+++ Record excerpts

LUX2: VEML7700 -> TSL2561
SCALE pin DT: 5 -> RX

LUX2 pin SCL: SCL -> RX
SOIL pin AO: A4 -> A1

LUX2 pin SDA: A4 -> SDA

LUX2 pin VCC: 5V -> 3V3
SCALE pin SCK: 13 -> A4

++++++

* What you will do *
Exactly and only the lines from the line containing "SCALE pin DT: 5 -> RX" through the last line of the entries should be copied, both ends included.

* Task response *
SCALE pin DT: 5 -> RX

LUX2 pin SCL: SCL -> RX
SOIL pin AO: A4 -> A1

LUX2 pin SDA: A4 -> SDA

LUX2 pin VCC: 5V -> 3V3
SCALE pin SCK: 13 -> A4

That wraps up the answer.